Reproduce, without any change, the span of lines from the opening of the records below to the line containing "red brick A9:A10", inclusive.

★ ★ ★

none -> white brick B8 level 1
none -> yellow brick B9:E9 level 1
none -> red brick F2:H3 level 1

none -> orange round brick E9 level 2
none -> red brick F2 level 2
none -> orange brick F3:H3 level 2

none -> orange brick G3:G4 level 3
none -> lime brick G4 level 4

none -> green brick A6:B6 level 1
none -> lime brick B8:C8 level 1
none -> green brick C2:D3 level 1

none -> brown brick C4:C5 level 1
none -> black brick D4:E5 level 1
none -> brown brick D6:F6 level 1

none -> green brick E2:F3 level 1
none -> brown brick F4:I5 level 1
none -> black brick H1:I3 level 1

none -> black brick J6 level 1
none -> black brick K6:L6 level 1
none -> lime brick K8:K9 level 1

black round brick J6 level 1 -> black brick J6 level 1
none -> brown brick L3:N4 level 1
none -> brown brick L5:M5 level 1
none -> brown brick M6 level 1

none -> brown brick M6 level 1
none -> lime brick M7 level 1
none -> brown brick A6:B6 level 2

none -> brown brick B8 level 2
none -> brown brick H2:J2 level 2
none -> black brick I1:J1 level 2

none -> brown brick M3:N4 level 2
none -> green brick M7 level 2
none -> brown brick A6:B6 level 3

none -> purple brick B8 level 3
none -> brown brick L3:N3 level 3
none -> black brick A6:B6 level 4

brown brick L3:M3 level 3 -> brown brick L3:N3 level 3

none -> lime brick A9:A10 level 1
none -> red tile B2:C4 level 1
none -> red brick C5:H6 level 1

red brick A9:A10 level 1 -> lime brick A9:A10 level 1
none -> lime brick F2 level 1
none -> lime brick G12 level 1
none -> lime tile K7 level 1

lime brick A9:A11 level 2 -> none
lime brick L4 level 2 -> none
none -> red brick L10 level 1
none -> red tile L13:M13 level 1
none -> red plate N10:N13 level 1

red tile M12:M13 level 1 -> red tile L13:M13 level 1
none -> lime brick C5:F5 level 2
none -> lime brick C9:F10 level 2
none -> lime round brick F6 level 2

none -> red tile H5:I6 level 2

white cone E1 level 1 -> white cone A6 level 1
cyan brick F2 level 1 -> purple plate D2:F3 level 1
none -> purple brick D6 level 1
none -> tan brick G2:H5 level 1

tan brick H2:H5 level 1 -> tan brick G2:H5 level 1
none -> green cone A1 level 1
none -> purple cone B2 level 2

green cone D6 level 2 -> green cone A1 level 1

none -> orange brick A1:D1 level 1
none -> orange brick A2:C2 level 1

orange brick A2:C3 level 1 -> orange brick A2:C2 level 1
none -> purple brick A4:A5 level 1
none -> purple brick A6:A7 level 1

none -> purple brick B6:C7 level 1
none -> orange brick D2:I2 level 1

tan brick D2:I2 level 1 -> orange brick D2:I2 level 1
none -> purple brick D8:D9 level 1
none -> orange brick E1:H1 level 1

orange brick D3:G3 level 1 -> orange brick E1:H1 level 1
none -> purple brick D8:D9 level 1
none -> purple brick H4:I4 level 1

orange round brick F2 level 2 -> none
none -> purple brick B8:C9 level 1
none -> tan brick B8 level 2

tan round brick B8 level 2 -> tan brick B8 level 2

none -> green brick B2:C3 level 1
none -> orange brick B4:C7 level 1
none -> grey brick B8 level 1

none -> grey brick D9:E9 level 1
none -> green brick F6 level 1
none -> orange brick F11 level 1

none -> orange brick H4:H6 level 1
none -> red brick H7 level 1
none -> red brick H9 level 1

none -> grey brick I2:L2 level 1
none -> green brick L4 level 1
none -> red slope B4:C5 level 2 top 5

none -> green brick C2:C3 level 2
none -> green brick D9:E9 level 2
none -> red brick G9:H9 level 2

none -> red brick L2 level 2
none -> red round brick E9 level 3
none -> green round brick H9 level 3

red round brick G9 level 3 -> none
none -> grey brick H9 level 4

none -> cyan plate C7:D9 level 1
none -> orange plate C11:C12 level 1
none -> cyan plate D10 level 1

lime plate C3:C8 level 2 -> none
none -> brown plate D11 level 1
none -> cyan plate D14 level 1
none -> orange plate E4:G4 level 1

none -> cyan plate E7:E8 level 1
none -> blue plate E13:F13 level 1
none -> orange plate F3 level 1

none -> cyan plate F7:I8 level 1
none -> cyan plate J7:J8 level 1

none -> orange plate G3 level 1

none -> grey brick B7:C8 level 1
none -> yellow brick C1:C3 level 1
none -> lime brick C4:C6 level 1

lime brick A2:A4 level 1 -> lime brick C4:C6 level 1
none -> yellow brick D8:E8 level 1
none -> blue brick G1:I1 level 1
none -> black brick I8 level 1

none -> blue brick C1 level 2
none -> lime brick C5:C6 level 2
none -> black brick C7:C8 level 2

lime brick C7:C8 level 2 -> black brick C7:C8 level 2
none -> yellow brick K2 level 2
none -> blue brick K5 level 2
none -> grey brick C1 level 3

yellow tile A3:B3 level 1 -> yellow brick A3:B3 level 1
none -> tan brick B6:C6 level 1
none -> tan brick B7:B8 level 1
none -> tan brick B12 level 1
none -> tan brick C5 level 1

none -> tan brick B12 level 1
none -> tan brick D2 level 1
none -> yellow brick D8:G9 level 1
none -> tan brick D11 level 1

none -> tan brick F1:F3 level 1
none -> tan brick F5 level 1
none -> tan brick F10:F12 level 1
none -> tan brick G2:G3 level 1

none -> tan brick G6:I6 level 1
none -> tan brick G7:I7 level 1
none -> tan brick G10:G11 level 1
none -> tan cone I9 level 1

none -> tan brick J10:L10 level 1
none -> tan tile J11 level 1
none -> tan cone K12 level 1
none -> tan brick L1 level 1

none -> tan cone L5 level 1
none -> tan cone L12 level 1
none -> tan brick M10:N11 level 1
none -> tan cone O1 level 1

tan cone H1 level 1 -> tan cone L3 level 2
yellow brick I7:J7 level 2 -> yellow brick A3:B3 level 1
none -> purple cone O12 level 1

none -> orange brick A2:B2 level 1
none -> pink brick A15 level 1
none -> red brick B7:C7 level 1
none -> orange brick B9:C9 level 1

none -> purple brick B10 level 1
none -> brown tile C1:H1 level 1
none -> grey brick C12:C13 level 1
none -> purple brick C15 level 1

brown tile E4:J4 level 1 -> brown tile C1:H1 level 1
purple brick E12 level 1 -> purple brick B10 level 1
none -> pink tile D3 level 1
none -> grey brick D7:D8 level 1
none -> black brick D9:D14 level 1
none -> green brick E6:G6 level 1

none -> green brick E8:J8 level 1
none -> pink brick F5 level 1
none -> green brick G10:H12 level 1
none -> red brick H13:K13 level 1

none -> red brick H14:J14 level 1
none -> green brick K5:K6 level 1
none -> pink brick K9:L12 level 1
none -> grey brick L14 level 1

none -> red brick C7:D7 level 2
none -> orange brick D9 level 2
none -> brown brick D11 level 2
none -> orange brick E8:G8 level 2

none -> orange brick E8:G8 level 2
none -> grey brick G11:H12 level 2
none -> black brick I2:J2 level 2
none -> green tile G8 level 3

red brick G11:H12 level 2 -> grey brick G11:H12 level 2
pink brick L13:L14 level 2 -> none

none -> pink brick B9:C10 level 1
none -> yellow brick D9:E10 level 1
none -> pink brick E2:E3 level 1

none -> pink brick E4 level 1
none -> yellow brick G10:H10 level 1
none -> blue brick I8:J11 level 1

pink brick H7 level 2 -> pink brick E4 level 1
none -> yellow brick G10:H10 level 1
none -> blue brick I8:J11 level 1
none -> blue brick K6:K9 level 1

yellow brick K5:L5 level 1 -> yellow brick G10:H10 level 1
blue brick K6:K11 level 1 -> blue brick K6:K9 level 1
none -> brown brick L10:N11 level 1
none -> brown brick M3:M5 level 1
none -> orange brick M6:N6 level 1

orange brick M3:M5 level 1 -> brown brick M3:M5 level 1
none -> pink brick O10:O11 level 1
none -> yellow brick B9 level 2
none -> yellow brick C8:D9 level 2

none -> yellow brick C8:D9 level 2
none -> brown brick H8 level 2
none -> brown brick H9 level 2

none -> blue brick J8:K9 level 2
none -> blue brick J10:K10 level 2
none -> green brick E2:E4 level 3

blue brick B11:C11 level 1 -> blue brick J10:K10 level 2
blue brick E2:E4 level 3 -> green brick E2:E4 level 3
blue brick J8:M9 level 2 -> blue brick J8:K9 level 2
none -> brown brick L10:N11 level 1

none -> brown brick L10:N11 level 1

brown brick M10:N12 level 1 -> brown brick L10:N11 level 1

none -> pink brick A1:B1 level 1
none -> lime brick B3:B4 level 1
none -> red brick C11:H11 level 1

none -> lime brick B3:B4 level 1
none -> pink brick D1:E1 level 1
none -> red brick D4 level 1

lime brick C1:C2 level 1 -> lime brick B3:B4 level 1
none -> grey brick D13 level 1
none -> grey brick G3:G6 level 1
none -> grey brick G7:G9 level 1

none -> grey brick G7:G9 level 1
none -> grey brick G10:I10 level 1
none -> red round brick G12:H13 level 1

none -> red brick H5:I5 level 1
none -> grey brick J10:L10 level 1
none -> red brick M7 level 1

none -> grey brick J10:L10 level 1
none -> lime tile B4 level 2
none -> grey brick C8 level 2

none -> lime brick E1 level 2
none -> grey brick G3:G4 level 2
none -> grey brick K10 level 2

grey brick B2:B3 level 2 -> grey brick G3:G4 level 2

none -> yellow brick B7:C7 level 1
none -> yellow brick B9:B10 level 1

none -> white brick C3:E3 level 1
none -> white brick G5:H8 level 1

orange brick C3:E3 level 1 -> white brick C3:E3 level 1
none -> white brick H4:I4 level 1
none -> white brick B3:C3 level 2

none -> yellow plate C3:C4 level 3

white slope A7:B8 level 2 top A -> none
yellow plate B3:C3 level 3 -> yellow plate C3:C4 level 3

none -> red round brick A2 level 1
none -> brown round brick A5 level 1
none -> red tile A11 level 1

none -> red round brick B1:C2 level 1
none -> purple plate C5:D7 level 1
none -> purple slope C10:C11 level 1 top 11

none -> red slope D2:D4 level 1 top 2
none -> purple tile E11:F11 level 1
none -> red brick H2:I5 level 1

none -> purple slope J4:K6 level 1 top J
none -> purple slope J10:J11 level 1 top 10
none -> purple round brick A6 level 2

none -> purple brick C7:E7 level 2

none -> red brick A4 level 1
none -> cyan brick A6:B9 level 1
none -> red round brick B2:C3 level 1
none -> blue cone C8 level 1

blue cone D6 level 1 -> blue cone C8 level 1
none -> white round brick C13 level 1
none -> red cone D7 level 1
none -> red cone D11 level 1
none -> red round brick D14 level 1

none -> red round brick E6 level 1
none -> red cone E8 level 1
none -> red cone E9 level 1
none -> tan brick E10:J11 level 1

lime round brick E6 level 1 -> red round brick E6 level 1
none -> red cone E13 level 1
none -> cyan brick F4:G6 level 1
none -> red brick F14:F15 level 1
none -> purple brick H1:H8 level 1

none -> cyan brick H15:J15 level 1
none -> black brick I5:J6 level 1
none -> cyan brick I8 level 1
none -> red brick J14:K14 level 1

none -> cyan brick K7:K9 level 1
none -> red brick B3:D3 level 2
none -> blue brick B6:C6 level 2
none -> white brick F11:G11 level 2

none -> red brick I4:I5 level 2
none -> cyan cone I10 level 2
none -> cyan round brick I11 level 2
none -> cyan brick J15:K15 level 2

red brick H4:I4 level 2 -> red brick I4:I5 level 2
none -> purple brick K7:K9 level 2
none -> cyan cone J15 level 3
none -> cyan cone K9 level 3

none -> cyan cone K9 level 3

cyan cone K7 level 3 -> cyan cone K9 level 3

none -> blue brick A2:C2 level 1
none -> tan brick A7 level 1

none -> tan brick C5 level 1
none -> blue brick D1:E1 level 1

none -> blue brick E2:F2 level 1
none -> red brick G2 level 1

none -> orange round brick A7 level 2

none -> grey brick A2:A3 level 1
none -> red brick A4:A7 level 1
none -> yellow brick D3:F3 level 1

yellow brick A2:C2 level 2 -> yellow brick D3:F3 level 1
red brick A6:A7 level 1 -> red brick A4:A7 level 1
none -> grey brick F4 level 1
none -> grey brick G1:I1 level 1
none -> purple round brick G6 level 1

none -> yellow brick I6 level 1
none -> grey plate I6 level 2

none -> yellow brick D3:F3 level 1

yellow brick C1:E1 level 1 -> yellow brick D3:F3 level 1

★ ★ ★

_Expected answer_
none -> white brick B8 level 1
none -> yellow brick B9:E9 level 1
none -> red brick F2:H3 level 1

none -> orange round brick E9 level 2
none -> red brick F2 level 2
none -> orange brick F3:H3 level 2

none -> orange brick G3:G4 level 3
none -> lime brick G4 level 4

none -> green brick A6:B6 level 1
none -> lime brick B8:C8 level 1
none -> green brick C2:D3 level 1

none -> brown brick C4:C5 level 1
none -> black brick D4:E5 level 1
none -> brown brick D6:F6 level 1

none -> green brick E2:F3 level 1
none -> brown brick F4:I5 level 1
none -> black brick H1:I3 level 1

none -> black brick J6 level 1
none -> black brick K6:L6 level 1
none -> lime brick K8:K9 level 1

black round brick J6 level 1 -> black brick J6 level 1
none -> brown brick L3:N4 level 1
none -> brown brick L5:M5 level 1
none -> brown brick M6 level 1

none -> brown brick M6 level 1
none -> lime brick M7 level 1
none -> brown brick A6:B6 level 2

none -> brown brick B8 level 2
none -> brown brick H2:J2 level 2
none -> black brick I1:J1 level 2

none -> brown brick M3:N4 level 2
none -> green brick M7 level 2
none -> brown brick A6:B6 level 3

none -> purple brick B8 level 3
none -> brown brick L3:N3 level 3
none -> black brick A6:B6 level 4

brown brick L3:M3 level 3 -> brown brick L3:N3 level 3

none -> lime brick A9:A10 level 1
none -> red tile B2:C4 level 1
none -> red brick C5:H6 level 1

red brick A9:A10 level 1 -> lime brick A9:A10 level 1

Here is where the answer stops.